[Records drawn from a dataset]
======
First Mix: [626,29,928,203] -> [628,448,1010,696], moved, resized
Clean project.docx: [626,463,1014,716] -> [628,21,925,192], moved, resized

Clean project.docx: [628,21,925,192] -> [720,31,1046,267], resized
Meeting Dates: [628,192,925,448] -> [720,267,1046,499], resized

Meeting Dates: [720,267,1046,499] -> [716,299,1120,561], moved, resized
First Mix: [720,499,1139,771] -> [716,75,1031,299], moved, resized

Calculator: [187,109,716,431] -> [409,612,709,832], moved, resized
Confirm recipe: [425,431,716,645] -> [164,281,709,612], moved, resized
======
Your task is to set down exactly the lines from the line containing "Calculator: [187,109,716,431] ->" to the end of the data above, including both ends.

Calculator: [187,109,716,431] -> [409,612,709,832], moved, resized
Confirm recipe: [425,431,716,645] -> [164,281,709,612], moved, resized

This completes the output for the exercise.